*Requirement*:
Count the lines in the records below that contain the string "kern" with the same capitalization, and reply with the number alone.
========================================
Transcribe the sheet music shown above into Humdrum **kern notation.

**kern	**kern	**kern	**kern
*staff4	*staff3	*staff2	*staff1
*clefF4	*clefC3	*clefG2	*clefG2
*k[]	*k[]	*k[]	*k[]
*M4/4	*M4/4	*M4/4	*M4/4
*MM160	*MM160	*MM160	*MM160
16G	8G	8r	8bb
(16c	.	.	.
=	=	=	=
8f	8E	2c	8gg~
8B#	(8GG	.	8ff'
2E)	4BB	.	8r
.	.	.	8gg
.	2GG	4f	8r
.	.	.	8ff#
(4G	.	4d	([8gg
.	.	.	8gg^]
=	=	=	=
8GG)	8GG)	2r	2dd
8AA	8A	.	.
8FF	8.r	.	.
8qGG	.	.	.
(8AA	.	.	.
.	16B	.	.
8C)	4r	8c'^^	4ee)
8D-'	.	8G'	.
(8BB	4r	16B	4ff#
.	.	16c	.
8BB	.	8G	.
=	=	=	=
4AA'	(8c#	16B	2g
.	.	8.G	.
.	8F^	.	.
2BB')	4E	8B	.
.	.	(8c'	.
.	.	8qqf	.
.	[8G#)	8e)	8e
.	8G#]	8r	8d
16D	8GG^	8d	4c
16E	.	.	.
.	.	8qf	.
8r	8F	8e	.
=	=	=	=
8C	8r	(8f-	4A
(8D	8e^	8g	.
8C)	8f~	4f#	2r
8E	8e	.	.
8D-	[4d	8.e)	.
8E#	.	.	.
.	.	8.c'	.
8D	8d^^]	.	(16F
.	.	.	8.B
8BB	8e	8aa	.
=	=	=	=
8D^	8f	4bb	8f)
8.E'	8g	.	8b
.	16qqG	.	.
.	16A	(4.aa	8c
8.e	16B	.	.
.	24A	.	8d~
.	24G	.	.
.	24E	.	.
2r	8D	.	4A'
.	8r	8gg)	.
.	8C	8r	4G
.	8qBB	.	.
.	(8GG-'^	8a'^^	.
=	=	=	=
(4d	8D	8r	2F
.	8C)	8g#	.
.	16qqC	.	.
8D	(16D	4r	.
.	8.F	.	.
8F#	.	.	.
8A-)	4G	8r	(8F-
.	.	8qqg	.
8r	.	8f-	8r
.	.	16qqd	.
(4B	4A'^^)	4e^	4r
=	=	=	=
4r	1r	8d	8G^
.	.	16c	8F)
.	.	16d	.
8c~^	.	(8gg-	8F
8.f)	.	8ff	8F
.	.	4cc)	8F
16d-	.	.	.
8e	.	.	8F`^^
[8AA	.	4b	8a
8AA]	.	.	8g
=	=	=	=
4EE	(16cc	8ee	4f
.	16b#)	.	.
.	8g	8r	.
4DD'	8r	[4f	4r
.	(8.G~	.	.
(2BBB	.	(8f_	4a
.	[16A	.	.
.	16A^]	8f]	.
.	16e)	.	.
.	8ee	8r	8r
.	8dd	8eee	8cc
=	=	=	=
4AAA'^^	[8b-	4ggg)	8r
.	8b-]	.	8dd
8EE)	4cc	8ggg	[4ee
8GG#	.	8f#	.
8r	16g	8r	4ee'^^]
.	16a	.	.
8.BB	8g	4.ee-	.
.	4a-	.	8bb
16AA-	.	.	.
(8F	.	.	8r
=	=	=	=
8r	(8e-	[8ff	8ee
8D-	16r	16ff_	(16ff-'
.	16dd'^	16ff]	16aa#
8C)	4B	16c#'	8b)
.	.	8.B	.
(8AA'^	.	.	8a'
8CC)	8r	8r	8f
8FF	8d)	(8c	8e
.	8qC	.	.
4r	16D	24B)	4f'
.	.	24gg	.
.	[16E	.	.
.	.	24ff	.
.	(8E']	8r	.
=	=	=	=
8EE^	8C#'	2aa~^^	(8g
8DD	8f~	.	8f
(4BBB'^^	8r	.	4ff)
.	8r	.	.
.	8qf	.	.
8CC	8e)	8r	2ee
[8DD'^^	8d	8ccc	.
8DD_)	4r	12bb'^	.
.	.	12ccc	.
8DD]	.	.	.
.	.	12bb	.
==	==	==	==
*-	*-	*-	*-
========================================
*Exercise response*:
2